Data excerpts
--
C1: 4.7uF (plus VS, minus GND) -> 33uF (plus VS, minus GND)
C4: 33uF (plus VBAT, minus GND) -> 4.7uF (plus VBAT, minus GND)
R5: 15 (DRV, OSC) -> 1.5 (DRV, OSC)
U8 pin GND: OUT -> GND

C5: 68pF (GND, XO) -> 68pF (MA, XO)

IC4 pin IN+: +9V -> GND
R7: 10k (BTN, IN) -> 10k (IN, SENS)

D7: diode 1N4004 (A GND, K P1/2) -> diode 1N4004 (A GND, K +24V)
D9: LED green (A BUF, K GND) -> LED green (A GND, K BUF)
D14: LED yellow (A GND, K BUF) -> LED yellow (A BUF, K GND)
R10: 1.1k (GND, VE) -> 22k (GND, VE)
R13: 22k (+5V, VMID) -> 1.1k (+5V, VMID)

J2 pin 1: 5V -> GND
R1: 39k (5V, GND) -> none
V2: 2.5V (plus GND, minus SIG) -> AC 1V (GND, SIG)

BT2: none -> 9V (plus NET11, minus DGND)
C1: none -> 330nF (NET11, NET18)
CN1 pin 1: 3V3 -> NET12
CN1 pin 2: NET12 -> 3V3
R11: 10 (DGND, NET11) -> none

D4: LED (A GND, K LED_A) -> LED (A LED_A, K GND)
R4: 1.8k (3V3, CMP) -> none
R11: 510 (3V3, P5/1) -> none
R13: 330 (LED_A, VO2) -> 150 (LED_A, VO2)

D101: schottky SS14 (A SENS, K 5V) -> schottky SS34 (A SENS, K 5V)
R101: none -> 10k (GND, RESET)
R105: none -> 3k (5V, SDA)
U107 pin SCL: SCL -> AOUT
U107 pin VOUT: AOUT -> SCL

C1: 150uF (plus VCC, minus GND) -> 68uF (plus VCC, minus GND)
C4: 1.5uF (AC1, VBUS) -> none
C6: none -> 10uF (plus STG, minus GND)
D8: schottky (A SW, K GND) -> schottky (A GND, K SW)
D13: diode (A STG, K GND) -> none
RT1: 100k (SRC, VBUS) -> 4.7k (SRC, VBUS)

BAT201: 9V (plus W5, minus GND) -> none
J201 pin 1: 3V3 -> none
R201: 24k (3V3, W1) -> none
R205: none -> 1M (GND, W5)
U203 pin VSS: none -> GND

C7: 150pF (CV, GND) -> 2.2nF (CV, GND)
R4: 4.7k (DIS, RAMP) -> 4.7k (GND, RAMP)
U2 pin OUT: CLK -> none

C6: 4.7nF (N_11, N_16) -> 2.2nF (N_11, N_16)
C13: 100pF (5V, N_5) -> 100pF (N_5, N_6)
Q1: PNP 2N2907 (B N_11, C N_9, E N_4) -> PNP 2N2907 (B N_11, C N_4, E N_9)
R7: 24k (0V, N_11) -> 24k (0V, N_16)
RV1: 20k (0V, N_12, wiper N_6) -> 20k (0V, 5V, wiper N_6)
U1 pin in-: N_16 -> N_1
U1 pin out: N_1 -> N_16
--
#### [WHAT YOU WILL DO]
Line count for the string "minus": tally the lines of the records above that contain it and give only the result.

#### [EXPECTED ANSWER]
7